> _Problem description_: Where does the word "schottky" occur in the data below? Copy each line that holds it.

Collection entries:
++++++++

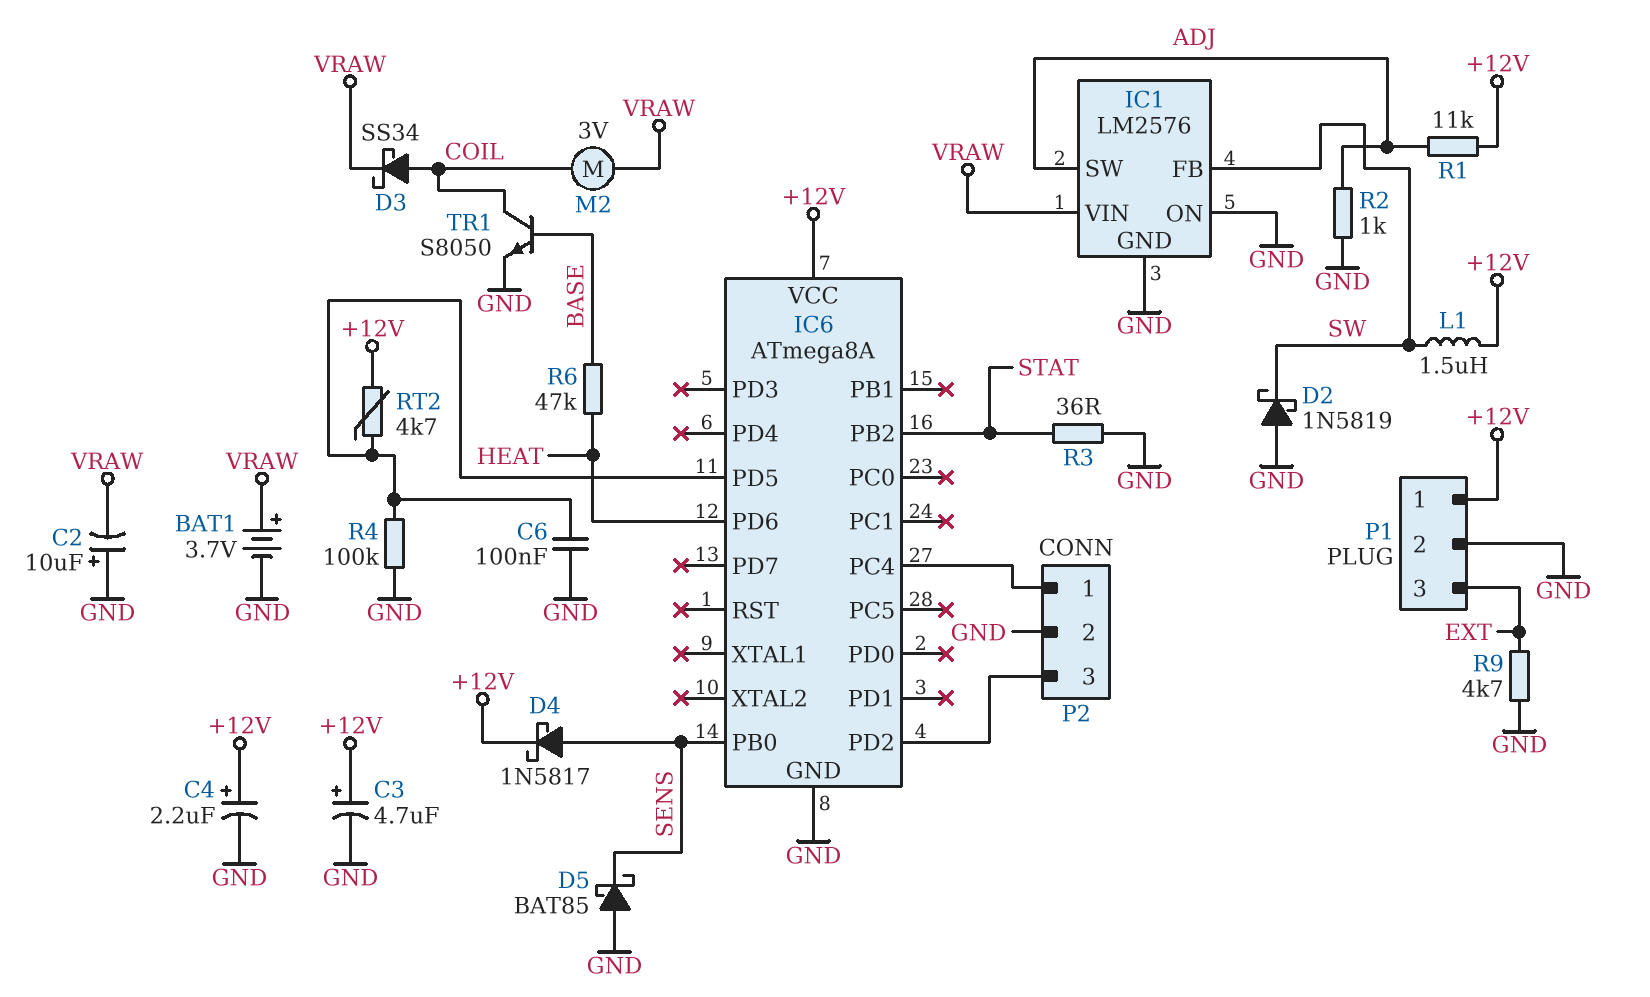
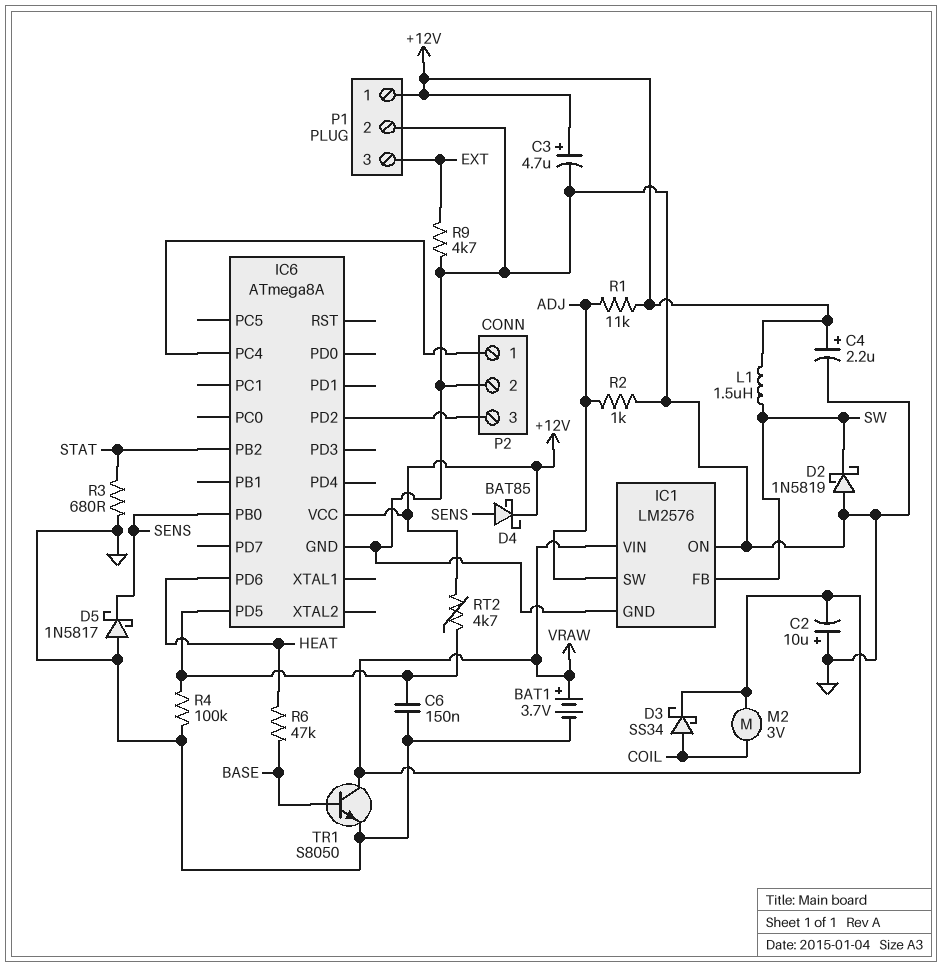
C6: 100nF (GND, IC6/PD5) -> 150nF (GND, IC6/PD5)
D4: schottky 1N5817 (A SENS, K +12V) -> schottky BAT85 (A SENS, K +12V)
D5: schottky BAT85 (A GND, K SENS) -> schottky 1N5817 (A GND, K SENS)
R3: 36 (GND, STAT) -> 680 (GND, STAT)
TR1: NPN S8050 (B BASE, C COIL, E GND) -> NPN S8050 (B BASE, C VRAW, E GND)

++++++++

> _Task response_:
D4: schottky 1N5817 (A SENS, K +12V) -> schottky BAT85 (A SENS, K +12V)
D5: schottky BAT85 (A GND, K SENS) -> schottky 1N5817 (A GND, K SENS)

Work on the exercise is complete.